Task statement
Please transcribe exactly the lines from the line holding "colour: violet toy" through the end of the data below, and skip any pictures.
BEGIN Provided material
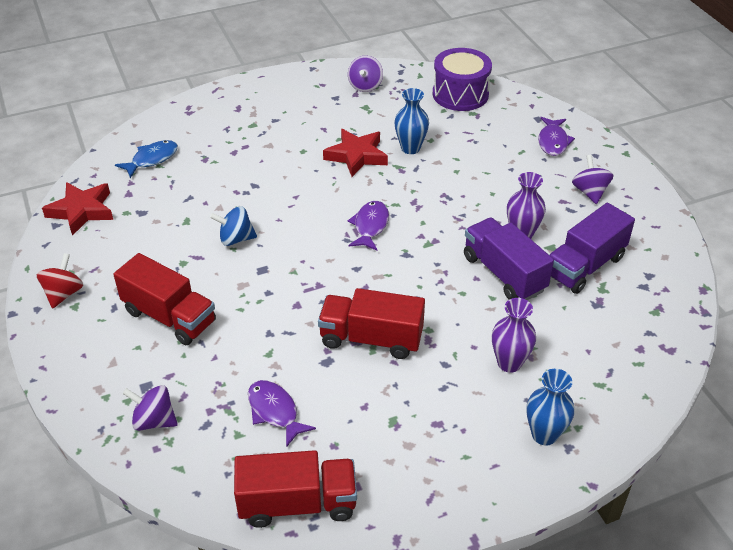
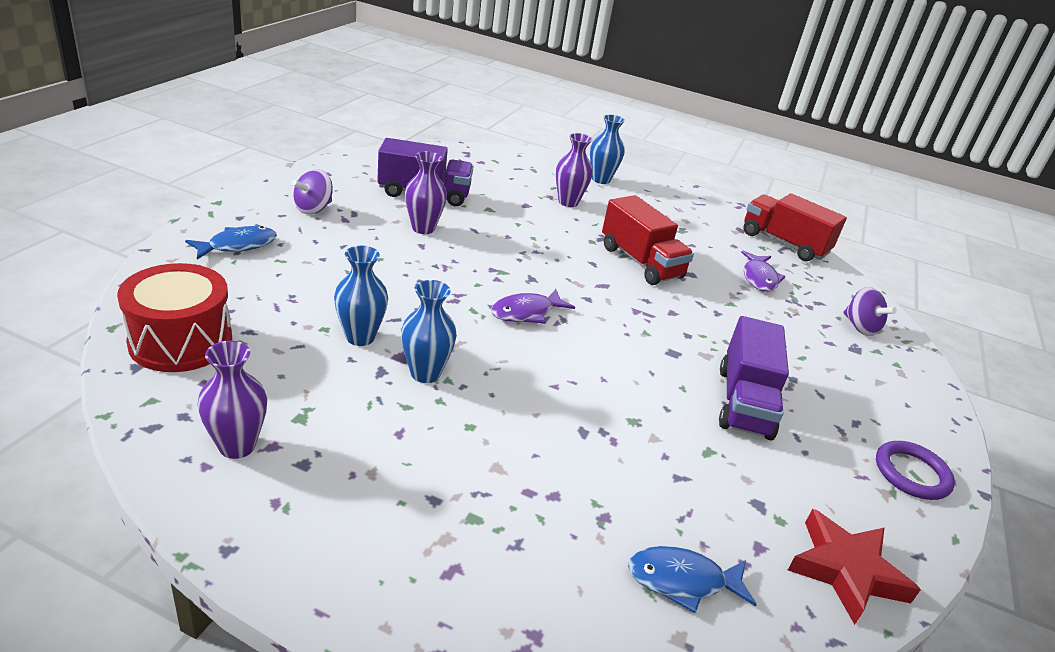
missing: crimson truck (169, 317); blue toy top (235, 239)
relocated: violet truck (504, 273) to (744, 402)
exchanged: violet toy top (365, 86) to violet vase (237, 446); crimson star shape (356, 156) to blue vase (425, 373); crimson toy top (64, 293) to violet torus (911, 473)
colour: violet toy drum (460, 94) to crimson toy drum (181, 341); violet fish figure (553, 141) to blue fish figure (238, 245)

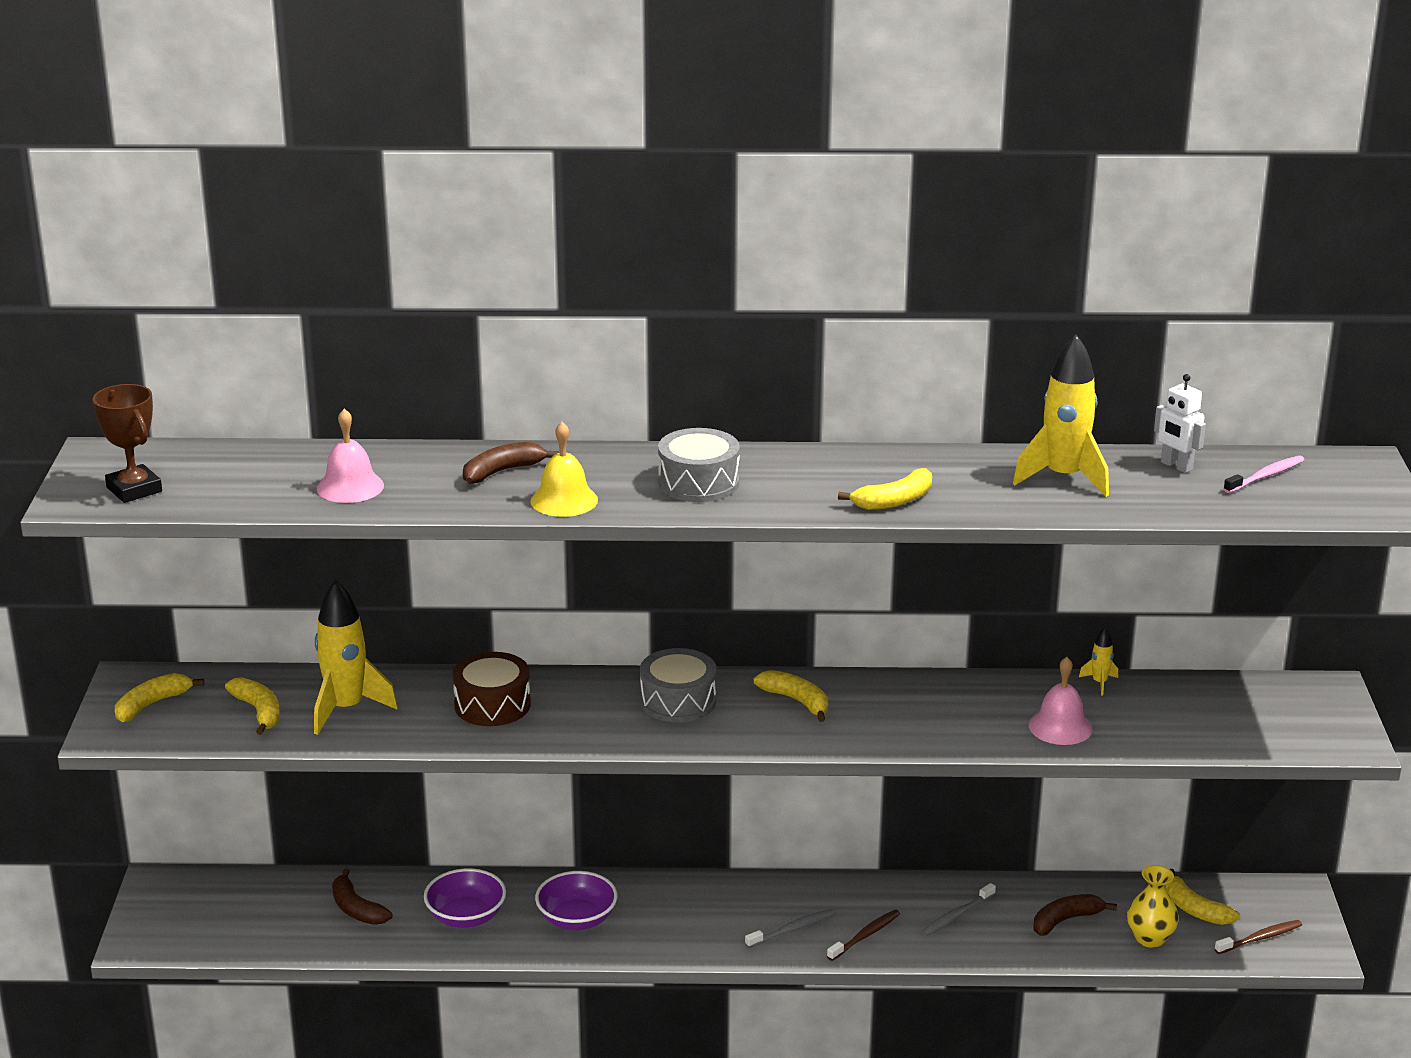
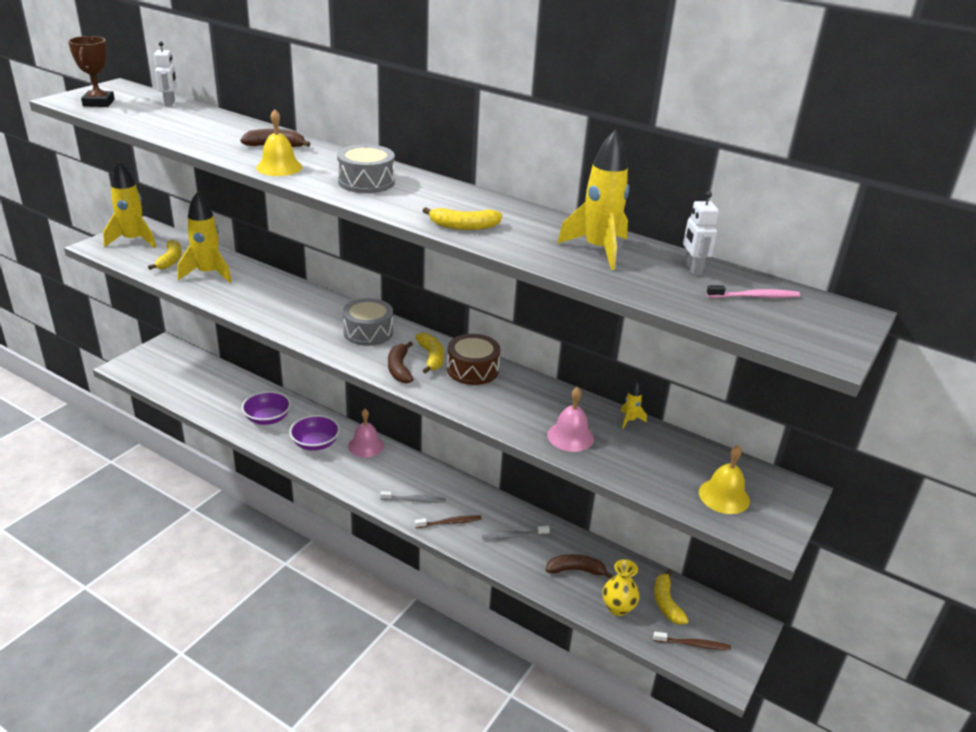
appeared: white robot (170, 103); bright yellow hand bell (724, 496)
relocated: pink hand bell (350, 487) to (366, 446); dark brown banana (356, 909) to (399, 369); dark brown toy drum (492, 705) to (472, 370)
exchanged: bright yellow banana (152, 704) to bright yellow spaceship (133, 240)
END Provided material
Output for this exercise
colour: violet toy drum (460, 94) to crimson toy drum (181, 341); violet fish figure (553, 141) to blue fish figure (238, 245)

appeared: white robot (170, 103); bright yellow hand bell (724, 496)
relocated: pink hand bell (350, 487) to (366, 446); dark brown banana (356, 909) to (399, 369); dark brown toy drum (492, 705) to (472, 370)
exchanged: bright yellow banana (152, 704) to bright yellow spaceship (133, 240)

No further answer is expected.